[Data provided]
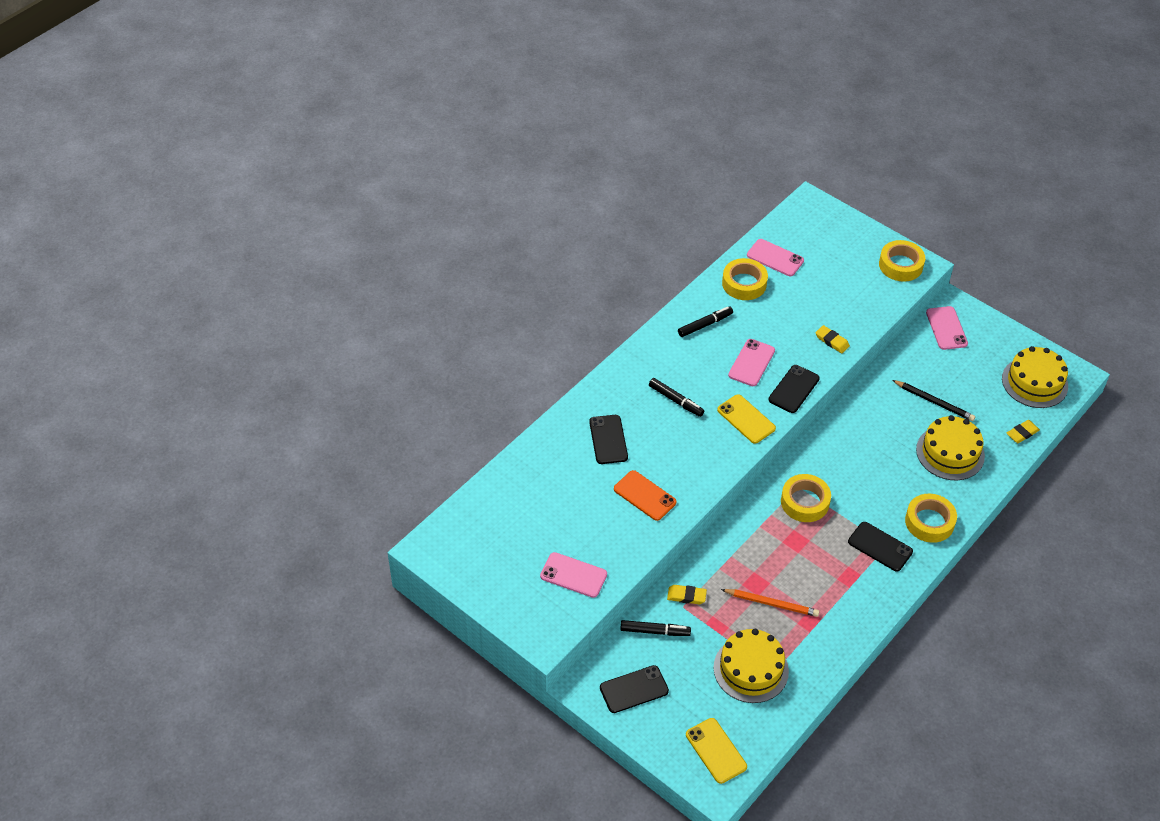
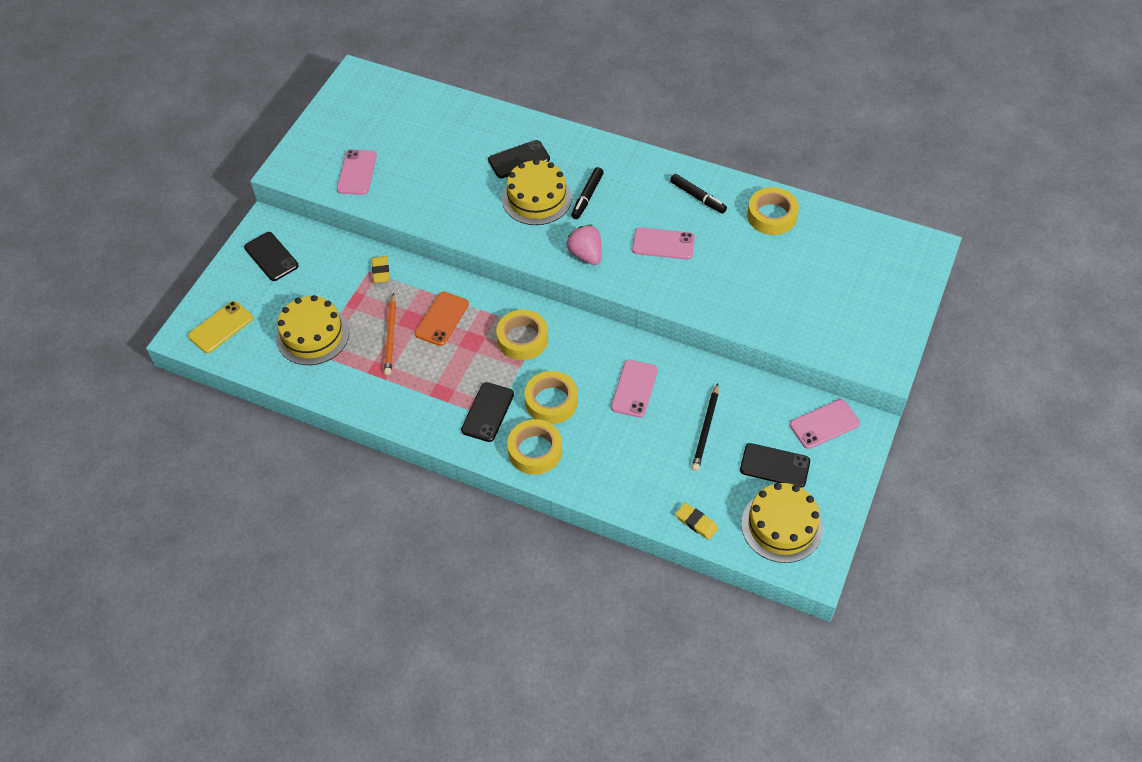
camera: 75 degrees right, 5 degrees up
(644, 496) = (462, 200): orange phone -> orange phone (442, 319)
(655, 631) = (336, 257): black marker -> none
(746, 419) = (586, 254): yellow phone -> pink strawberry
(775, 258) = (824, 233): pink phone -> pink phone (634, 389)
(794, 389) = (642, 285): black phone -> black phone (774, 466)
(832, 341) = (726, 304): yellow eraser -> none
(900, 265) = (875, 346): yellow tape -> yellow tape (551, 401)
(950, 453) = (638, 455): yellow cake -> yellow cake (536, 198)

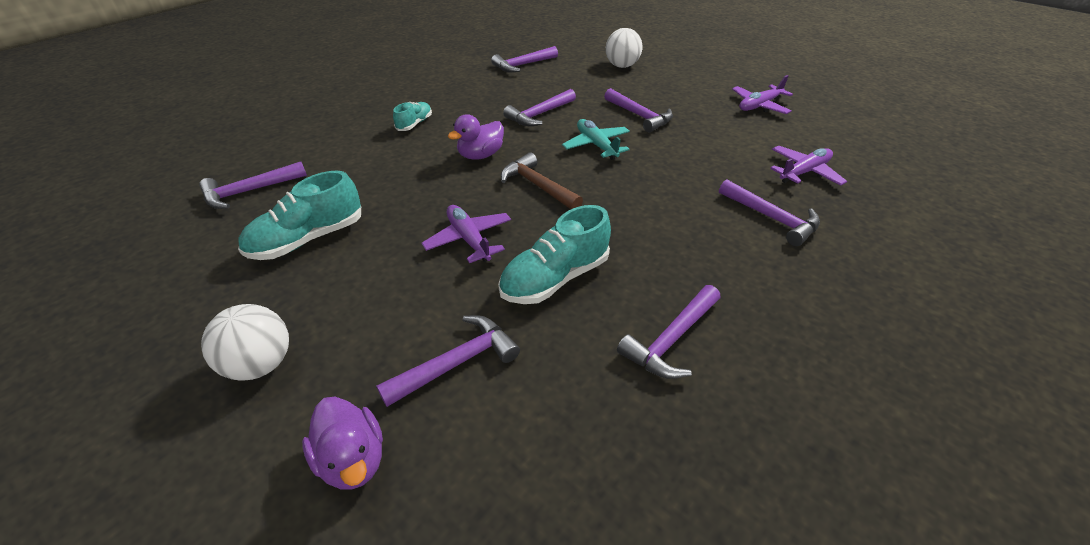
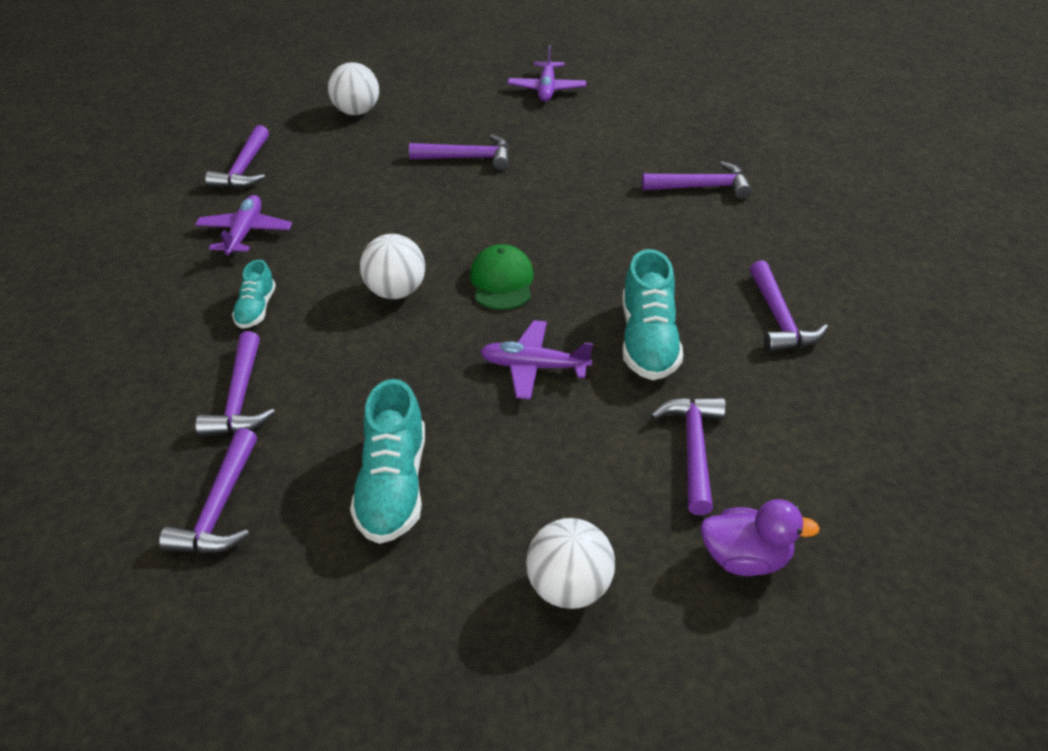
camera: 50 degrees left, 0 degrees up
(414, 124) = (256, 309): turquoise shoe -> turquoise shoe turned 150 degrees counterclockwise
(480, 155) = (396, 291): purple duck -> white ball
(538, 186) = (502, 282): brown hammer -> green cap
(539, 114) = (372, 214): purple hammer -> purple hammer (240, 398)
(596, 145) = (482, 211): turquoise plane -> none
(803, 172) = (666, 134): purple plane -> purple plane (245, 233)

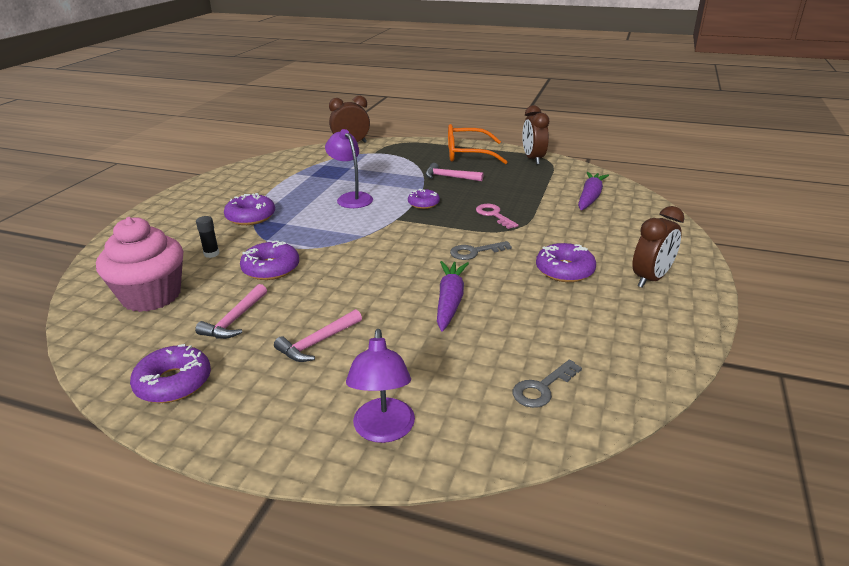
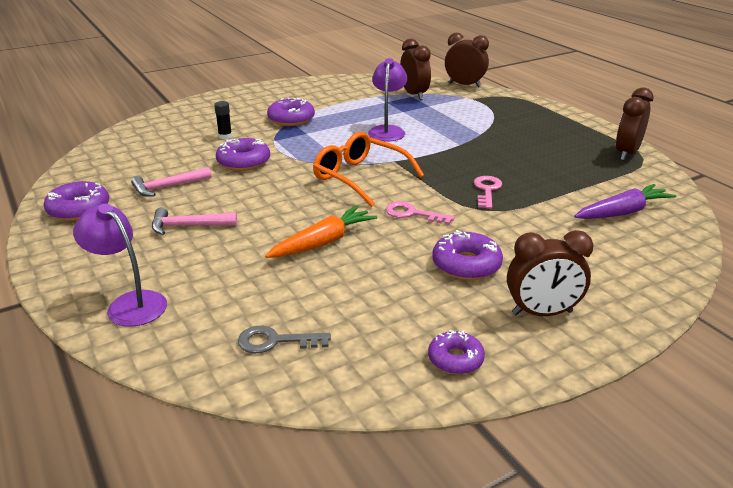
camera: 40 degrees right, 0 degrees up
(151, 296) = (150, 150): pink cupcake -> none
(324, 163) = (414, 95): none -> brown clock
(383, 431) = (129, 303): purple lamp -> purple lamp turned 90 degrees clockwise
(423, 203) = (440, 157): purple donut -> purple donut (455, 359)
(449, 177) = (504, 142): pink hammer -> none
(450, 301) = (323, 242): purple carrot -> orange carrot
(467, 154) = (561, 127): orange glasses -> orange glasses (360, 177)
(475, 252) = (412, 214): grey key -> pink key

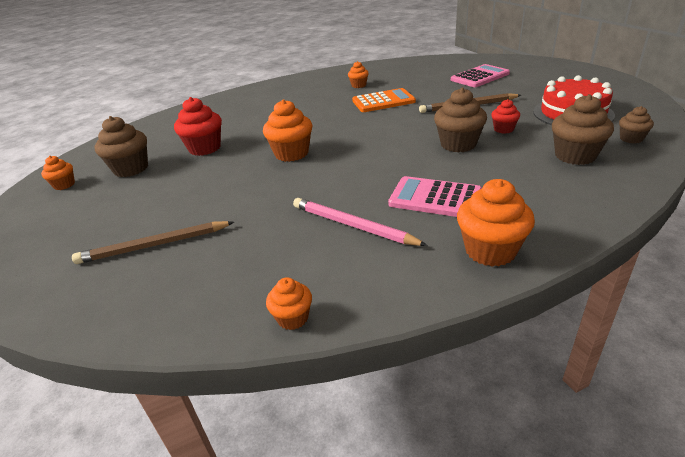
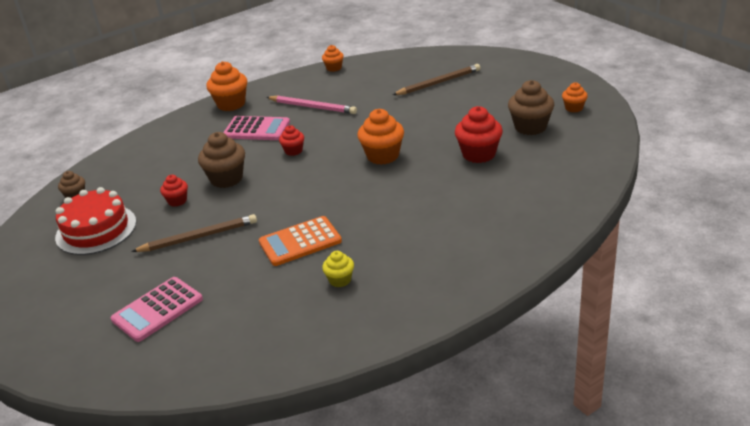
camera: 170 degrees right, 0 degrees up
(358, 85) = (340, 280): orange cupcake -> yellow cupcake
(385, 166) = (293, 151): none -> red cupcake
(575, 156) = (136, 174): brown cupcake -> none

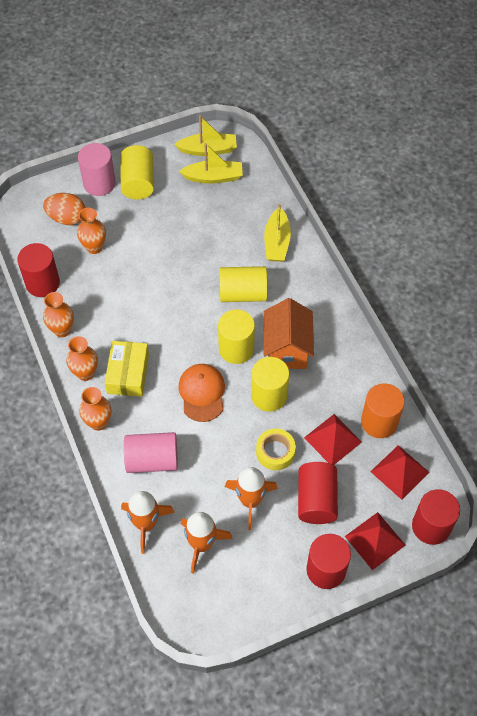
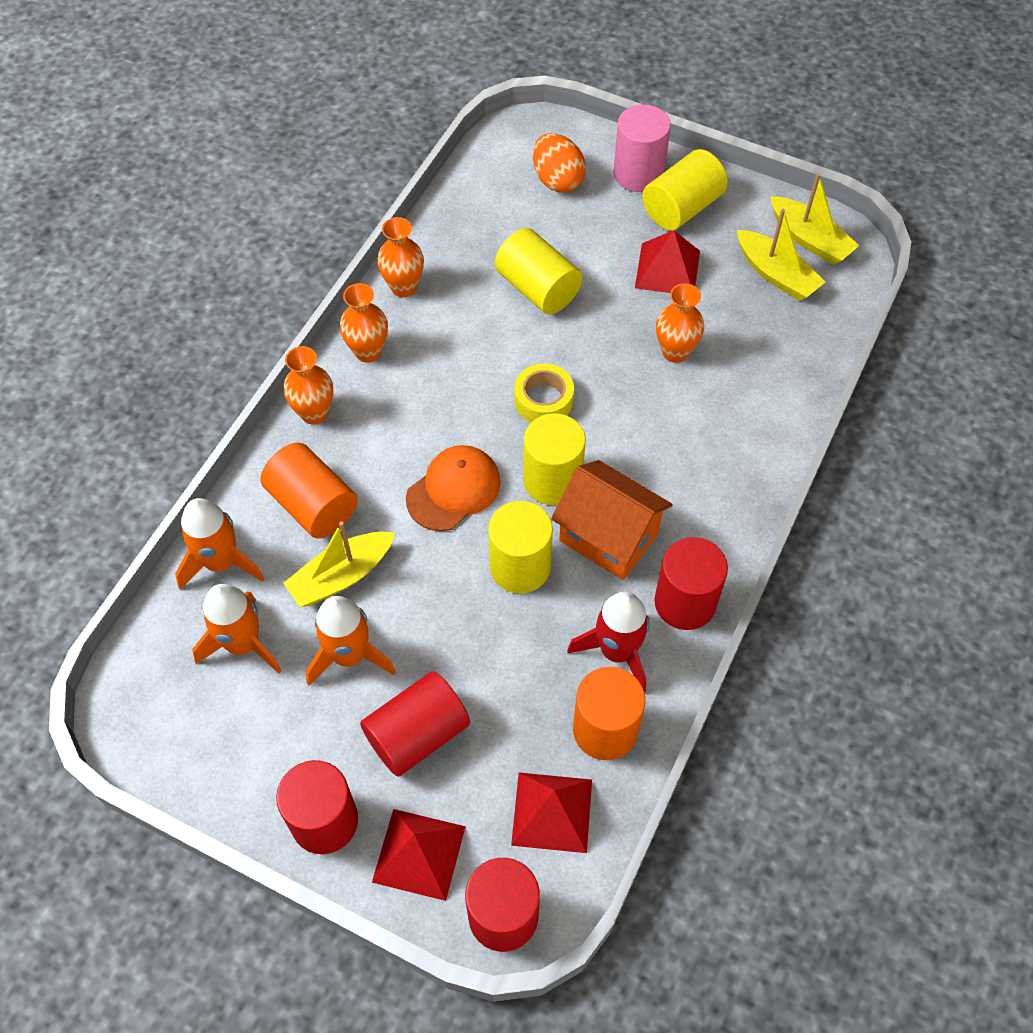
camera: 50 degrees right, 0 degrees up
(42, 283) = (447, 223): red cylinder -> red cylinder (685, 602)
(94, 247) = (545, 234): orange vase -> orange vase (675, 352)
(128, 374) = (407, 393): yellow box -> none
(152, 460) = (313, 505): pink cylinder -> orange cylinder
(243, 293) = (640, 429): yellow cylinder -> yellow cylinder (537, 288)
(275, 452) = (444, 634): yellow tape -> yellow tape (543, 400)
(277, 242) = (756, 410): yellow boat -> yellow boat (341, 576)
(287, 349) = (608, 537): orange house -> orange house turned 75 degrees clockwise
(333, 439) = (525, 690): red pyramid -> red pyramid (667, 269)
(346, 389) = (617, 651): none -> red rocket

[Exercise objective] Without the pictures, reproduce every record exactly as it appears above.

[Written solution]
camera: 75 degrees right, 5 degrees up
(644, 496) = (462, 200): orange phone -> orange phone (442, 319)
(655, 631) = (336, 257): black marker -> none
(746, 419) = (586, 254): yellow phone -> pink strawberry
(775, 258) = (824, 233): pink phone -> pink phone (634, 389)
(794, 389) = (642, 285): black phone -> black phone (774, 466)
(832, 341) = (726, 304): yellow eraser -> none
(900, 265) = (875, 346): yellow tape -> yellow tape (551, 401)
(950, 453) = (638, 455): yellow cake -> yellow cake (536, 198)

camera: 50 degrees left, 0 degrees up
(414, 124) = (256, 309): turquoise shoe -> turquoise shoe turned 150 degrees counterclockwise
(480, 155) = (396, 291): purple duck -> white ball
(538, 186) = (502, 282): brown hammer -> green cap
(539, 114) = (372, 214): purple hammer -> purple hammer (240, 398)
(596, 145) = (482, 211): turquoise plane -> none
(803, 172) = (666, 134): purple plane -> purple plane (245, 233)

camera: 40 degrees right, 0 degrees up
(151, 296) = (150, 150): pink cupcake -> none
(324, 163) = (414, 95): none -> brown clock
(383, 431) = (129, 303): purple lamp -> purple lamp turned 90 degrees clockwise
(423, 203) = (440, 157): purple donut -> purple donut (455, 359)
(449, 177) = (504, 142): pink hammer -> none
(450, 301) = (323, 242): purple carrot -> orange carrot
(467, 154) = (561, 127): orange glasses -> orange glasses (360, 177)
(475, 252) = (412, 214): grey key -> pink key

camera: 170 degrees right, 0 degrees up
(358, 85) = (340, 280): orange cupcake -> yellow cupcake
(385, 166) = (293, 151): none -> red cupcake
(575, 156) = (136, 174): brown cupcake -> none

camera: 50 degrees right, 0 degrees up
(42, 283) = (447, 223): red cylinder -> red cylinder (685, 602)
(94, 247) = (545, 234): orange vase -> orange vase (675, 352)
(128, 374) = (407, 393): yellow box -> none
(152, 460) = (313, 505): pink cylinder -> orange cylinder
(243, 293) = (640, 429): yellow cylinder -> yellow cylinder (537, 288)
(275, 452) = (444, 634): yellow tape -> yellow tape (543, 400)
(277, 242) = (756, 410): yellow boat -> yellow boat (341, 576)
(287, 349) = (608, 537): orange house -> orange house turned 75 degrees clockwise
(333, 439) = (525, 690): red pyramid -> red pyramid (667, 269)
(346, 389) = (617, 651): none -> red rocket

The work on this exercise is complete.